▶ ASSIGNMENT: Your reply should contain the whole listing below, repeated exactly, and no images.

▶ GIVEN MATERIAL:
────────

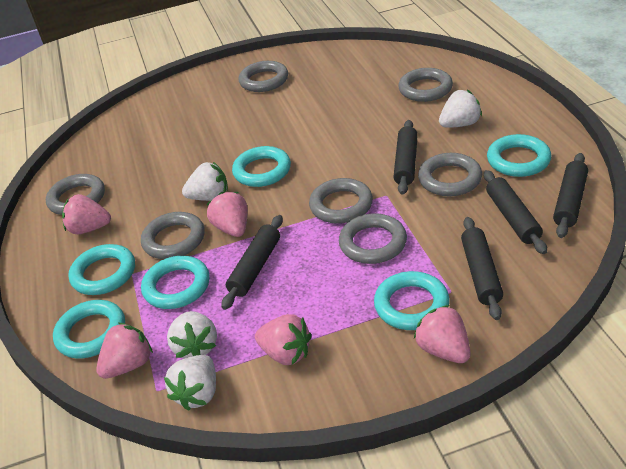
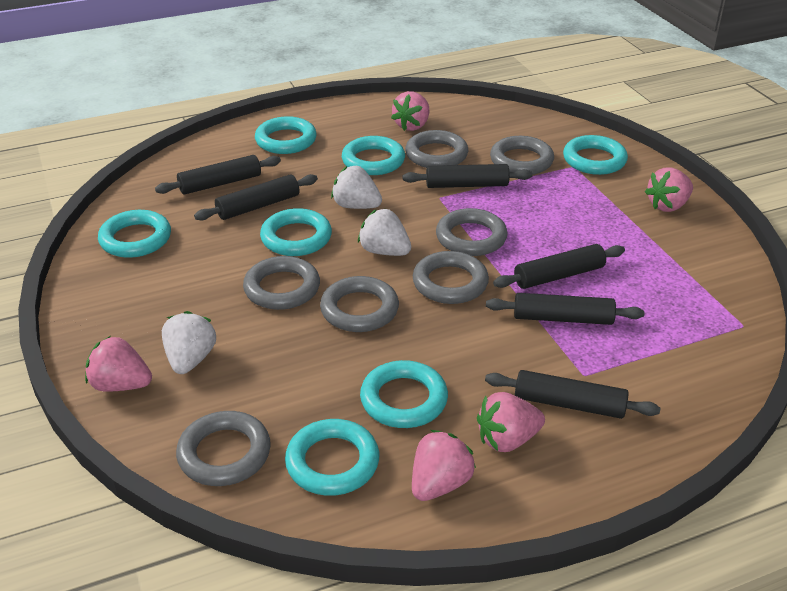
black rolling pin: 5 -> 6
turquoise ring: 6 -> 7
white strawberry: 4 -> 3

────────

▶ ANSWER TO THIS PROBLEM:
black rolling pin: 5 -> 6
turquoise ring: 6 -> 7
white strawberry: 4 -> 3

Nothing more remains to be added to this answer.